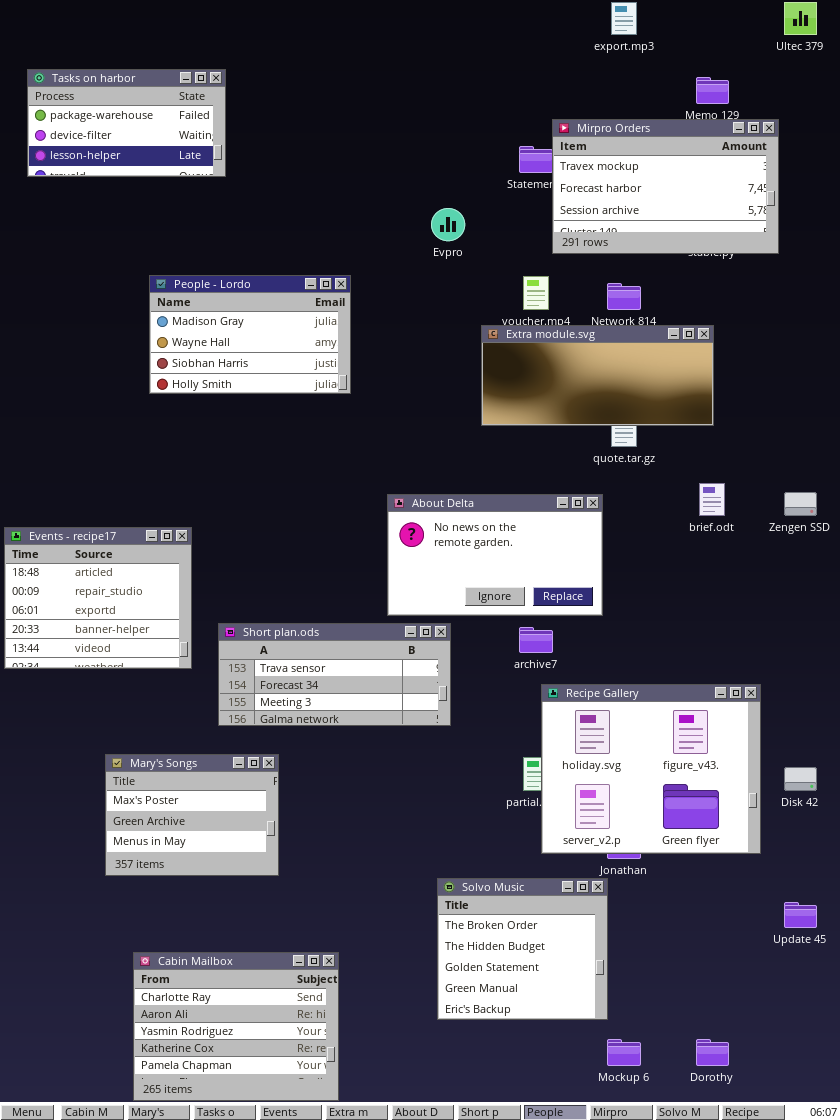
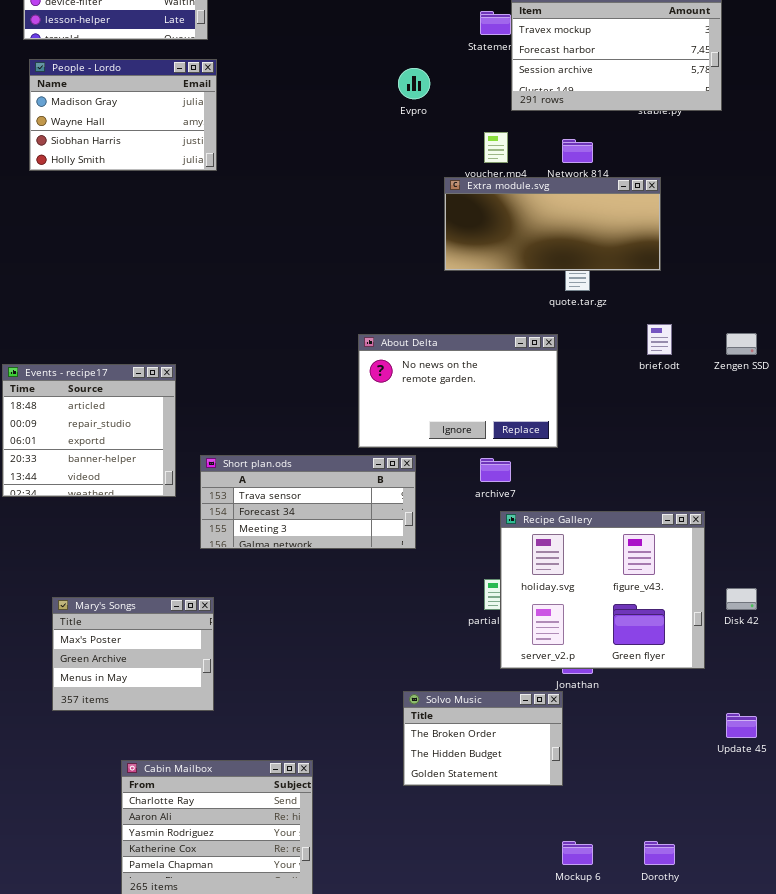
People - Lordo: [149,275,351,394] -> [29,59,217,171], moved
Mary's Songs: [105,754,279,876] -> [52,597,214,711], moved
Solvo Music: [437,878,608,1020] -> [403,691,563,786], resized

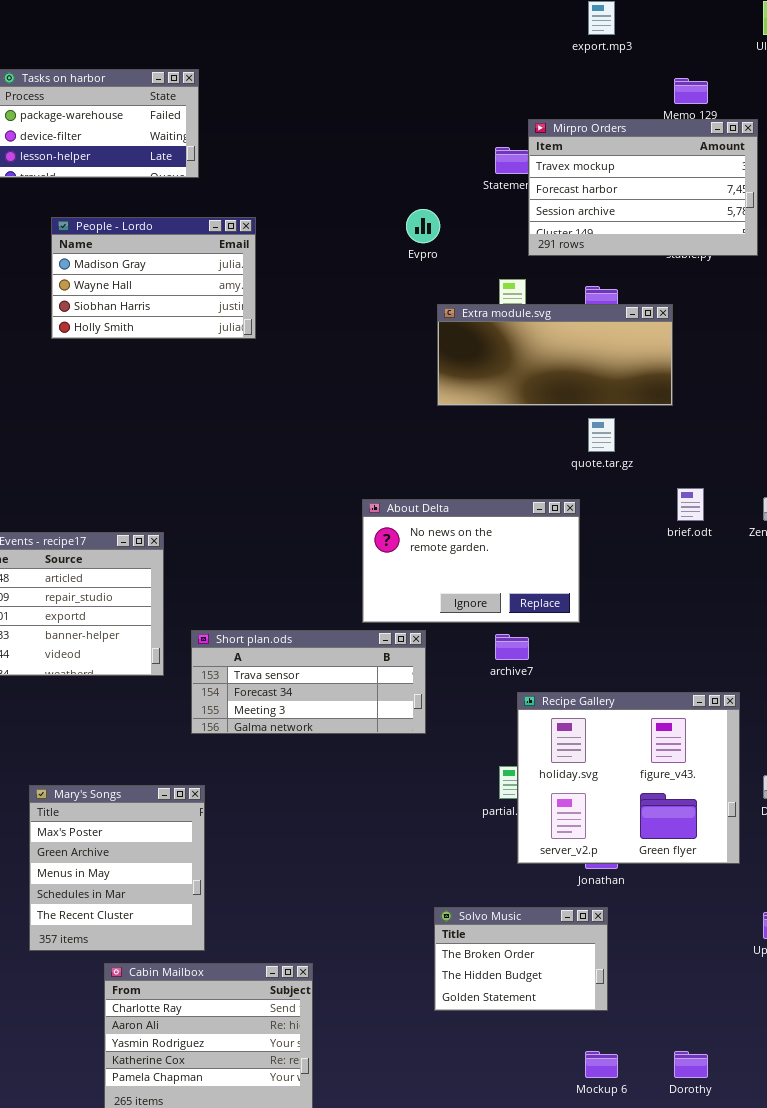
People - Lordo: [29,59,217,171] -> [51,217,256,339], moved
Extra module.svg: [444,177,661,271] -> [437,304,673,406], moved
Mary's Songs: [52,597,214,711] -> [29,785,205,951], resized
Solvo Music: [403,691,563,786] -> [434,907,608,1011], moved

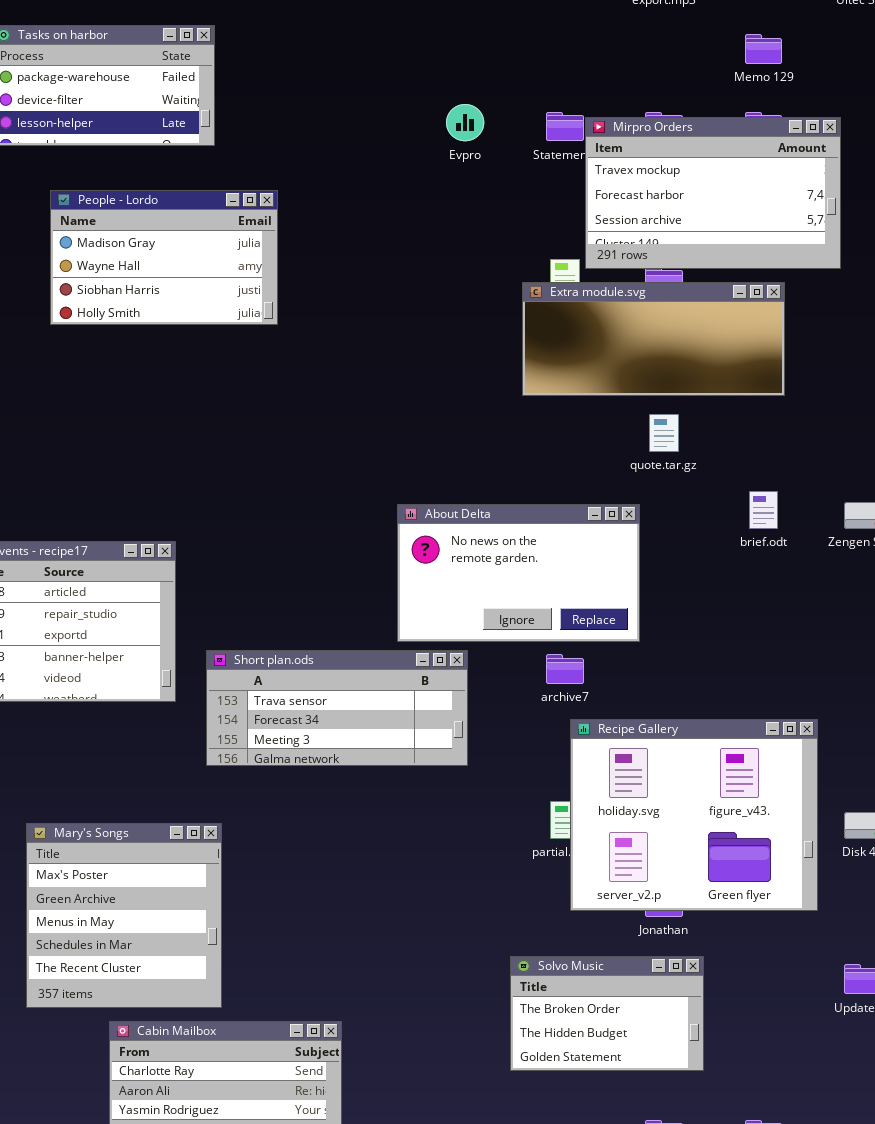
Mirpro Orders: [528,119,758,256] -> [585,117,841,269], moved
Evpro: [406,209,440,243] -> [446,104,484,141], moved
Extra module.svg: [437,304,673,406] -> [522,282,785,396], moved
Solvo Music: [434,907,608,1011] -> [510,956,704,1071], moved

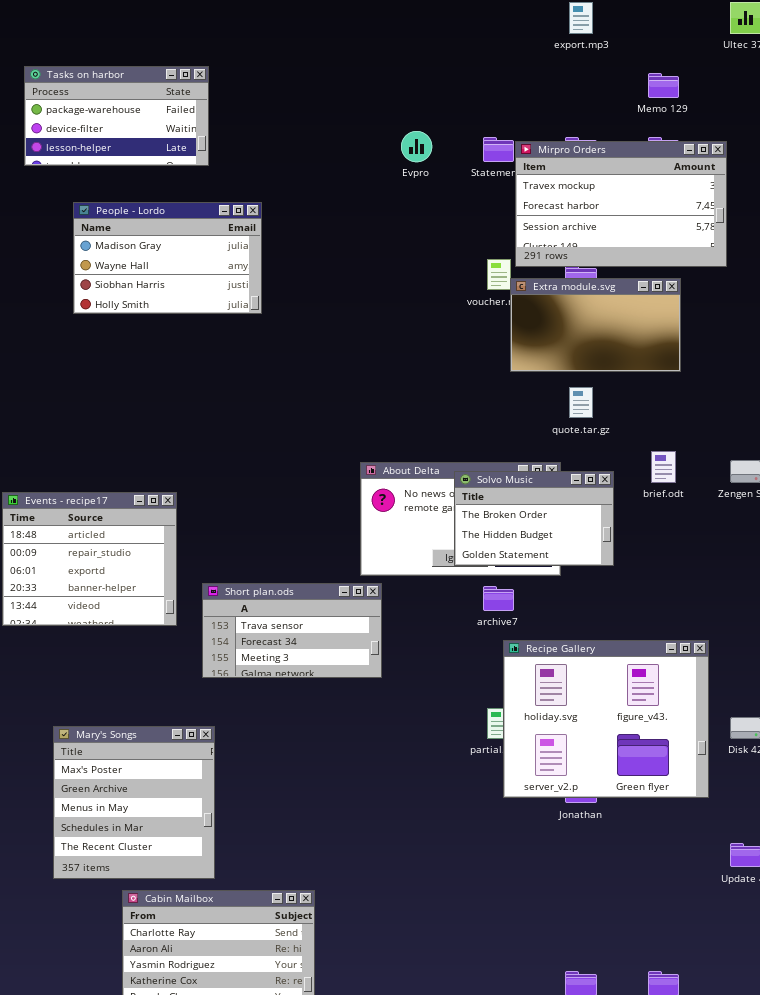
Extra module.svg: [522,282,785,396] -> [510,278,681,372], resized
Short plan.ods: [206,650,468,766] -> [202,583,382,678], resized
Solvo Music: [510,956,704,1071] -> [454,471,614,566], moved

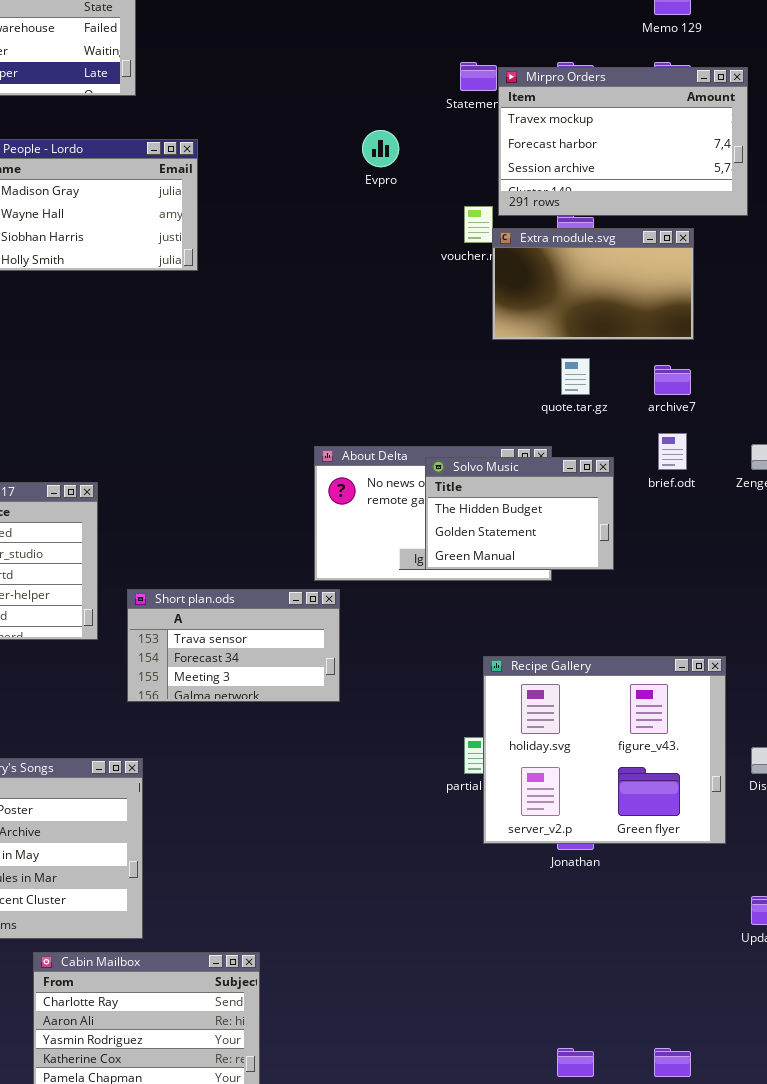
Evpro: [401,131,432,162] -> [362,130,399,167], moved
Solvo Music: [454,471,614,566] -> [425,457,614,570], scrolled down 1 row
archive7: [483,586,514,611] -> [654,365,691,395], moved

+++

== WHAT THE EXERCISE ASKS ==
Search the entries for "Mary" and copy out each line that has it.

== TASK OUTPUT ==
Mary's Songs: [105,754,279,876] -> [52,597,214,711], moved
Mary's Songs: [52,597,214,711] -> [29,785,205,951], resized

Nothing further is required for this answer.